**What you need to do:** From the entries below, copy out all lines holding "black".

**Dataset excerpts:**
▼

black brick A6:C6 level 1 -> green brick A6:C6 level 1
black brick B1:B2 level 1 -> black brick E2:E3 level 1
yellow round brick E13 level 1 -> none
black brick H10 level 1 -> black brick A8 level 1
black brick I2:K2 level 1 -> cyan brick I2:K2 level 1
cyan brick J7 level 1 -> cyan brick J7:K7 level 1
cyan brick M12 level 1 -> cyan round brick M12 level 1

▲
▼

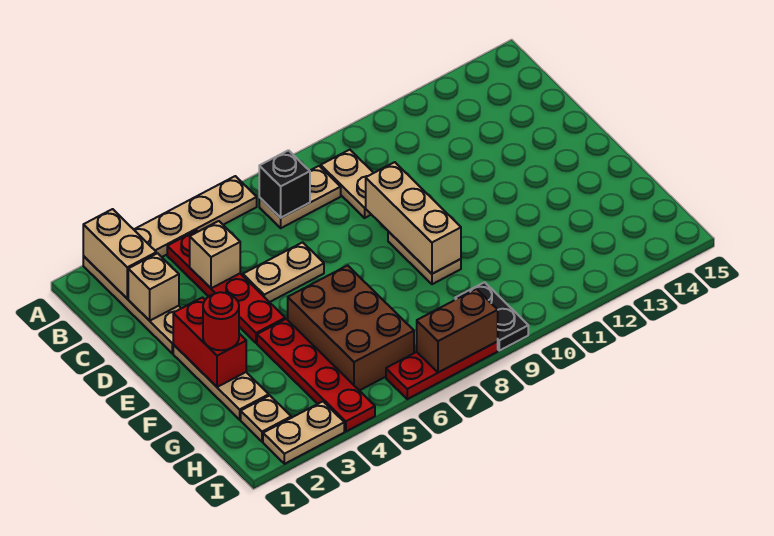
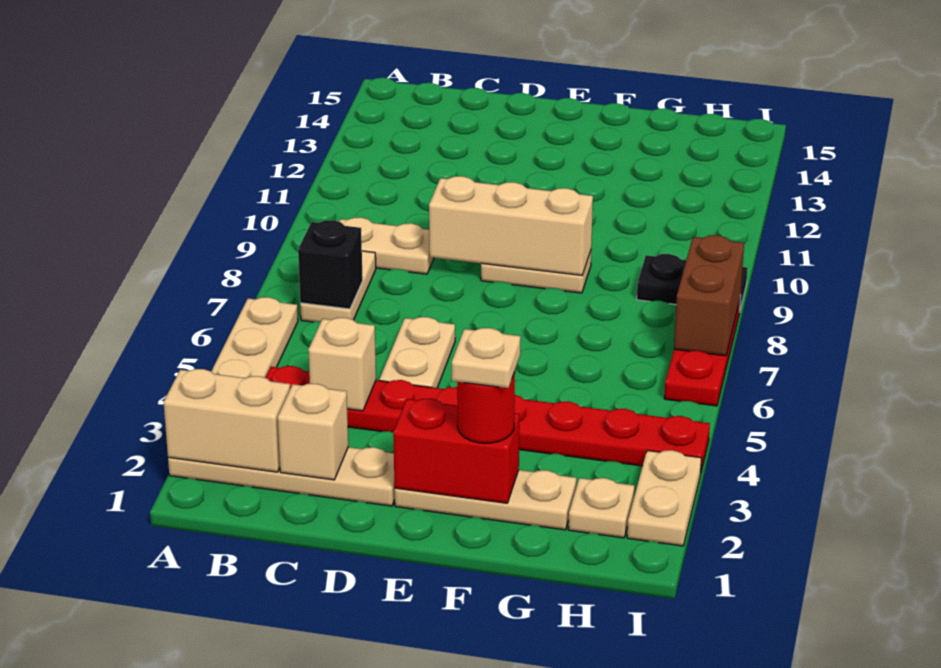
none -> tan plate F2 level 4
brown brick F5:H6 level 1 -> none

▲
▼

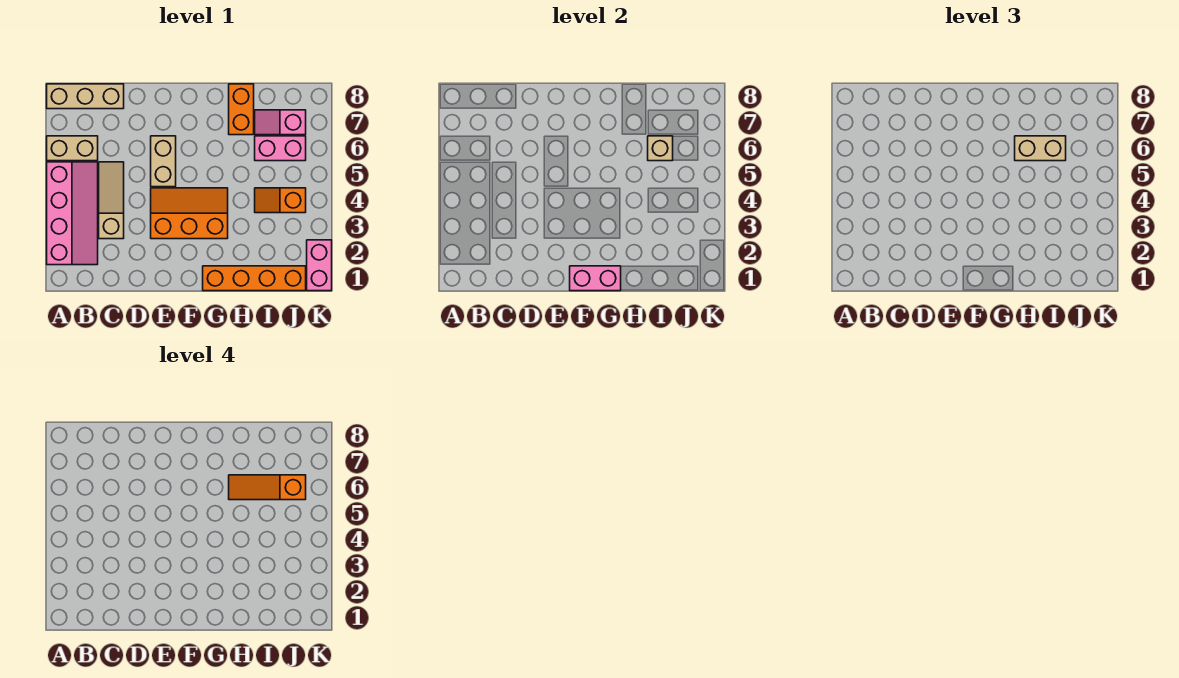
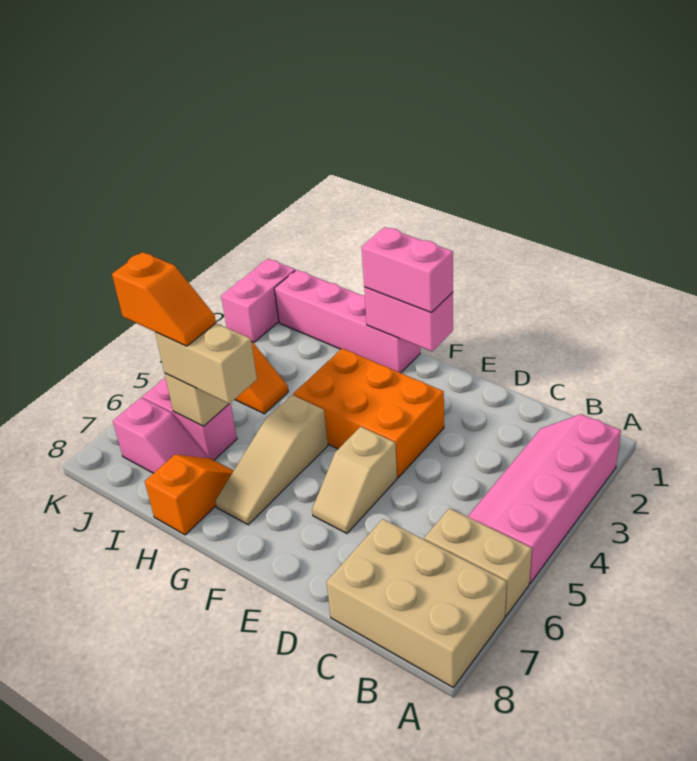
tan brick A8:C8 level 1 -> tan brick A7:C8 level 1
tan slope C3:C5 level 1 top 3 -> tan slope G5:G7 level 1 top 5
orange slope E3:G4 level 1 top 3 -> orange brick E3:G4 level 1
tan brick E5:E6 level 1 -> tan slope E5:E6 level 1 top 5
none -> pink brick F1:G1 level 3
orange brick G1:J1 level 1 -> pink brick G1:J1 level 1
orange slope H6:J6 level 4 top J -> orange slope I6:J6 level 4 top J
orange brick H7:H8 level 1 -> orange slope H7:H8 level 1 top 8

▲

**Response to the task:**
black brick A6:C6 level 1 -> green brick A6:C6 level 1
black brick B1:B2 level 1 -> black brick E2:E3 level 1
black brick H10 level 1 -> black brick A8 level 1
black brick I2:K2 level 1 -> cyan brick I2:K2 level 1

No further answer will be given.